* **Task instructions**: Would you filter these records and copy every line that has the word "plus"?
--- Data Enclosed Below ---
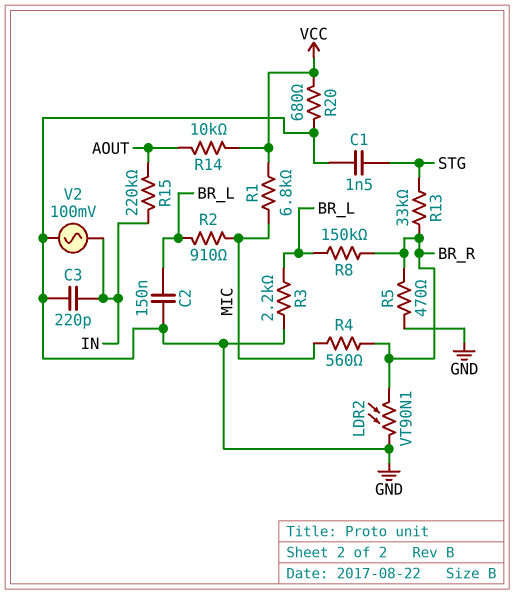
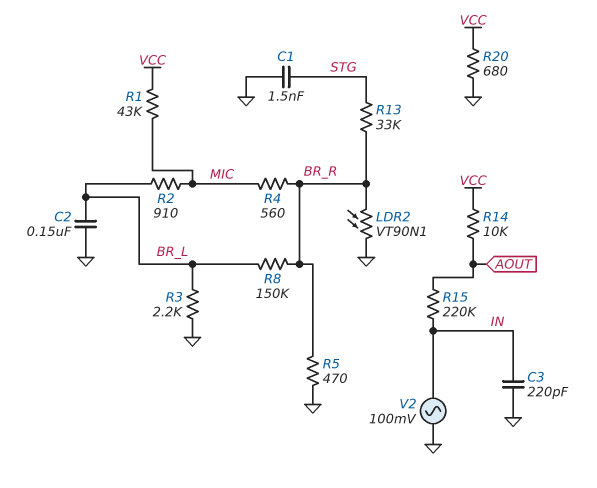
R1: 6.8k (MIC, VCC) -> 43k (MIC, VCC)

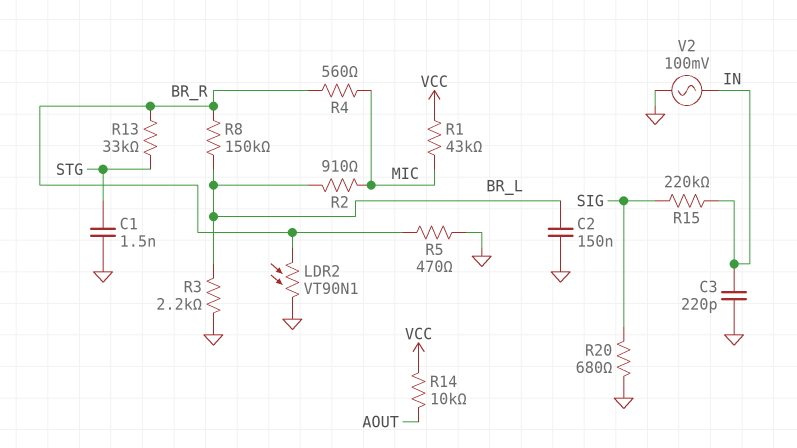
R15: 220k (AOUT, IN) -> 220k (IN, SIG)
R20: 680 (GND, VCC) -> 680 (GND, SIG)

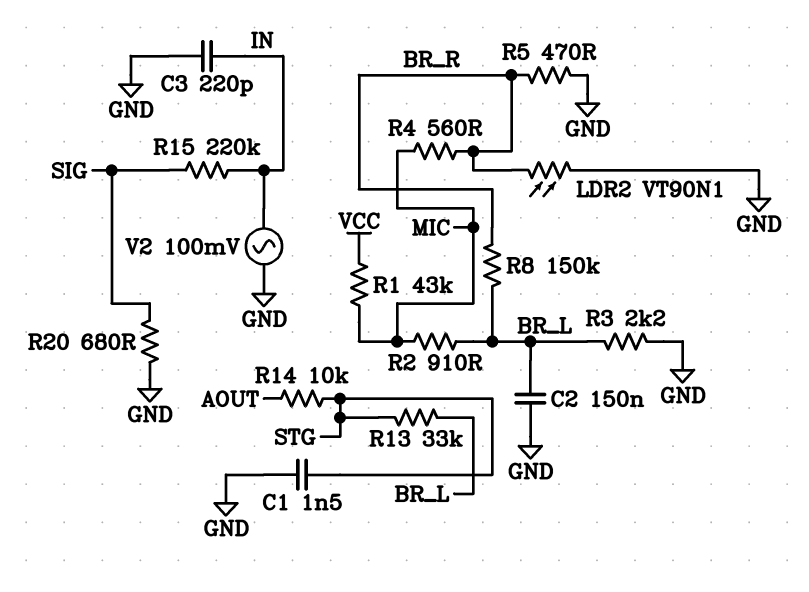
R13: 33k (BR_R, STG) -> 33k (BR_L, STG)
R14: 10k (AOUT, VCC) -> 10k (AOUT, STG)

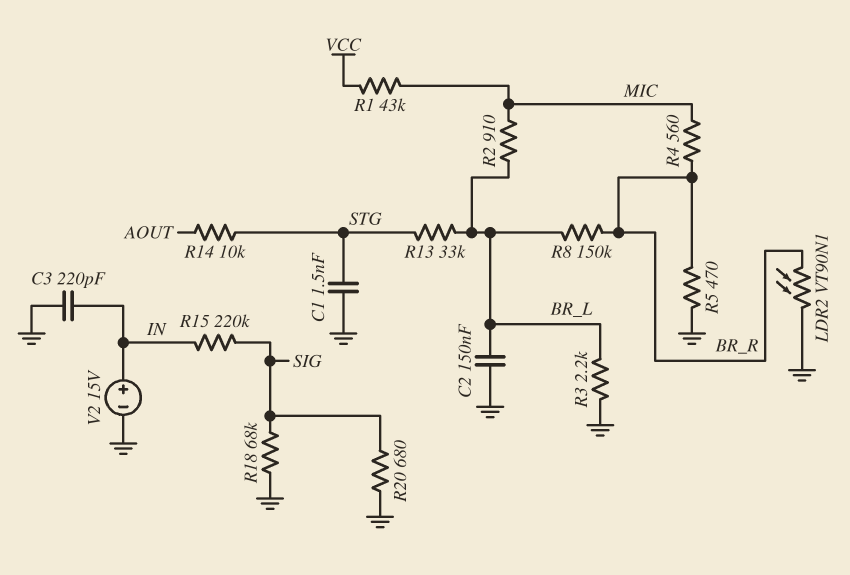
R18: none -> 68k (GND, SIG)
V2: AC 100mV (GND, IN) -> 15V (plus IN, minus GND)

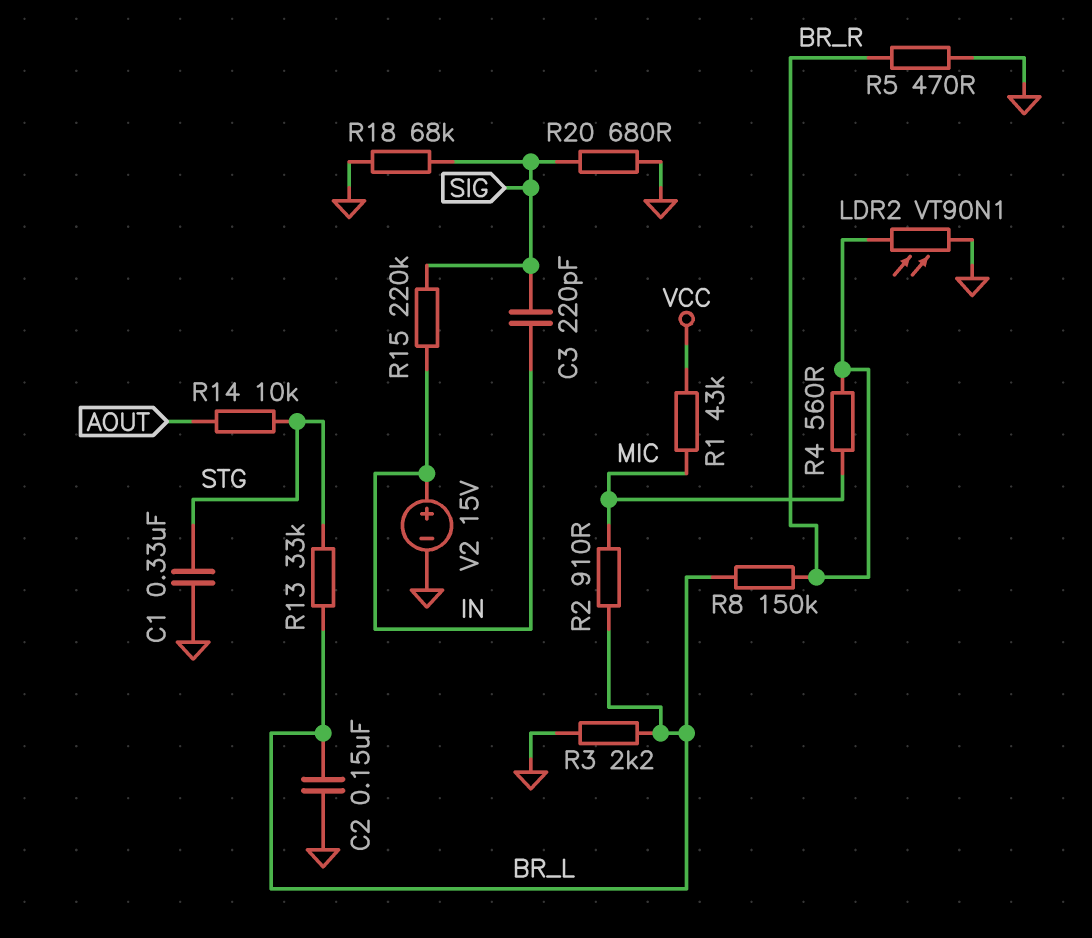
C1: 1.5nF (GND, STG) -> 330nF (GND, STG)
C3: 220pF (GND, IN) -> 220pF (IN, SIG)

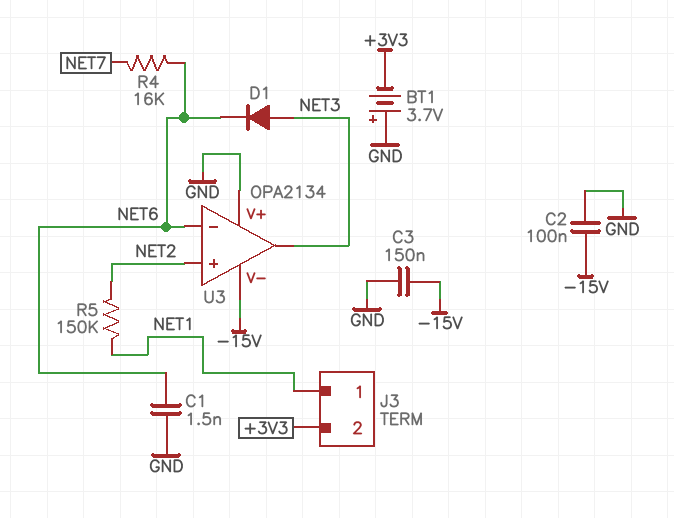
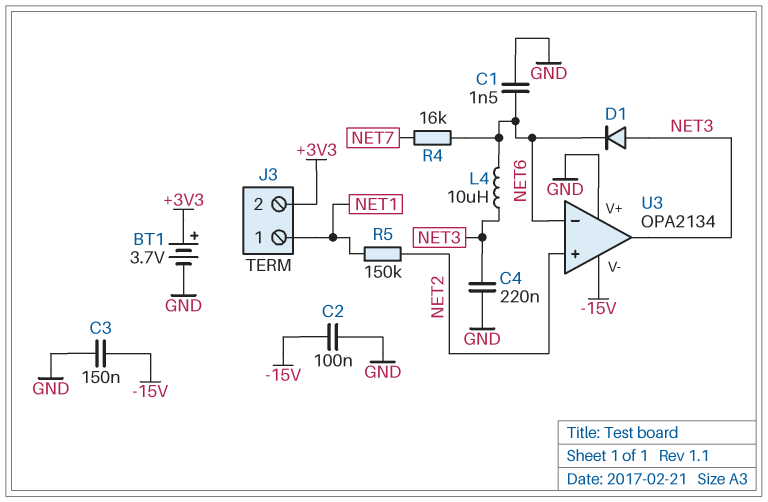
BT1: 3.7V (plus GND, minus +3V3) -> 3.7V (plus +3V3, minus GND)
C4: none -> 220nF (GND, NET3)
L4: none -> 10uH (NET3, NET6)

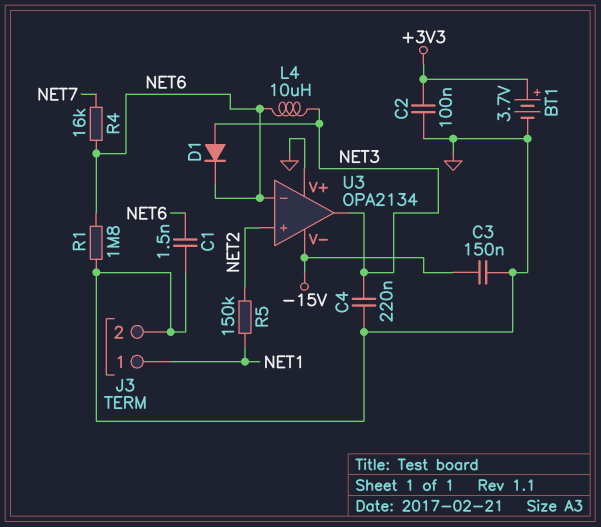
C2: 100nF (-15V, GND) -> 100nF (+3V3, GND)
J3 pin 2: +3V3 -> GND
R1: none -> 1.8M (GND, NET6)

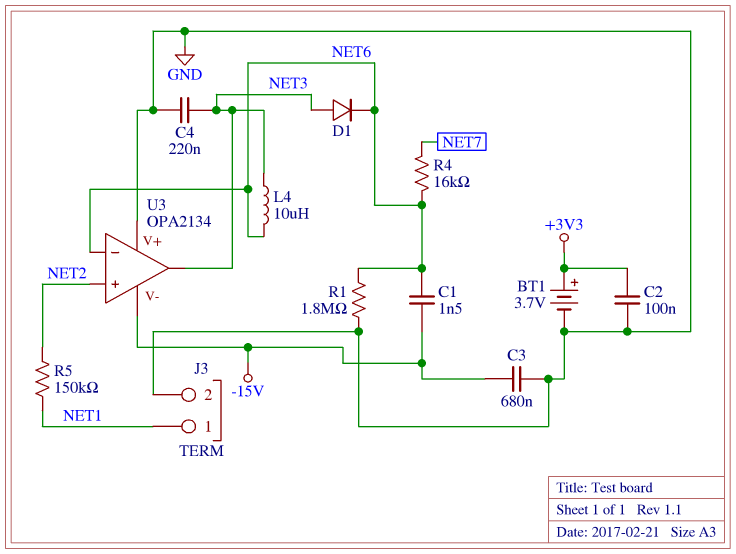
C1: 1.5nF (GND, NET6) -> 1.5nF (-15V, NET6)
C3: 150nF (-15V, GND) -> 680nF (-15V, GND)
--- End of Enclosed Data ---
* **Task response**:
V2: AC 100mV (GND, IN) -> 15V (plus IN, minus GND)
BT1: 3.7V (plus GND, minus +3V3) -> 3.7V (plus +3V3, minus GND)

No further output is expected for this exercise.